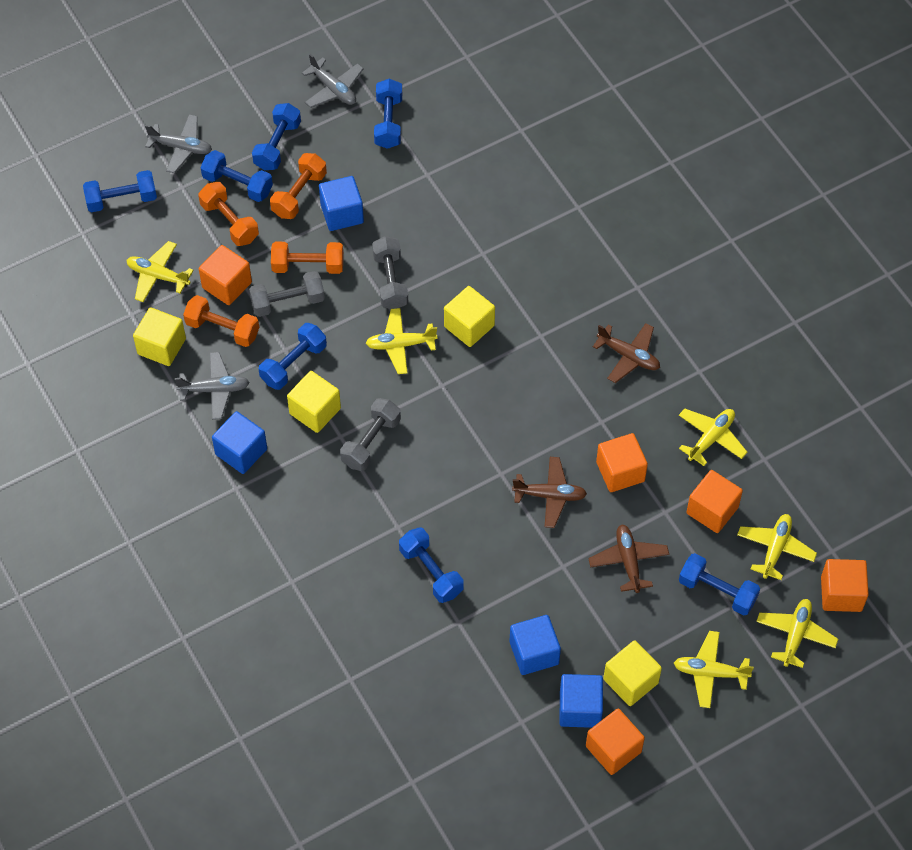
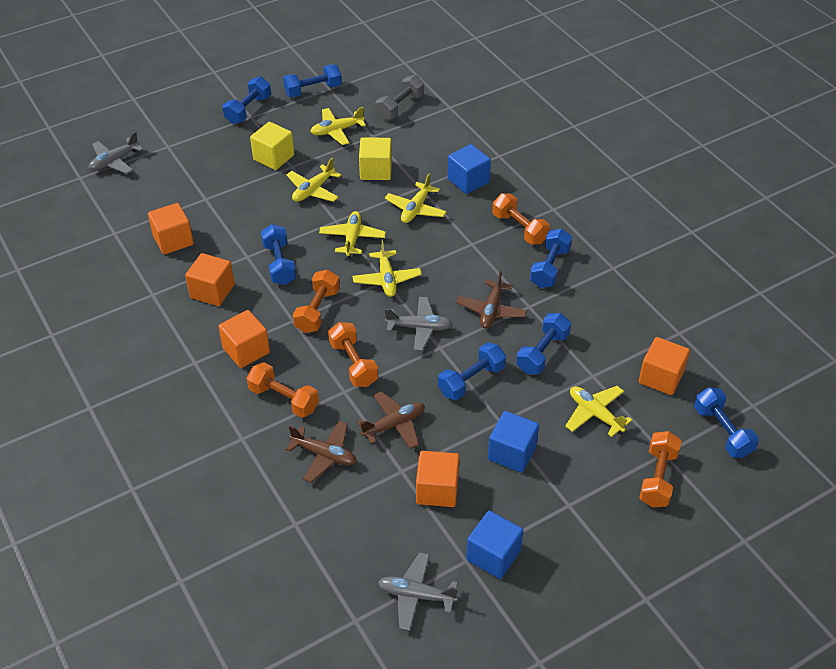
blue cube: 4 -> 3
grey dumbbell: 3 -> 1
orange dumbbell: 4 -> 5
yellow cube: 4 -> 2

▬▬▬▬▬▬

* **Work to be completed**
What you give back should be exactly the lines from the one with "grey dumbbell: 3 -> 1" through the final line of the listing, and no others.

* **Result of the task**
grey dumbbell: 3 -> 1
orange dumbbell: 4 -> 5
yellow cube: 4 -> 2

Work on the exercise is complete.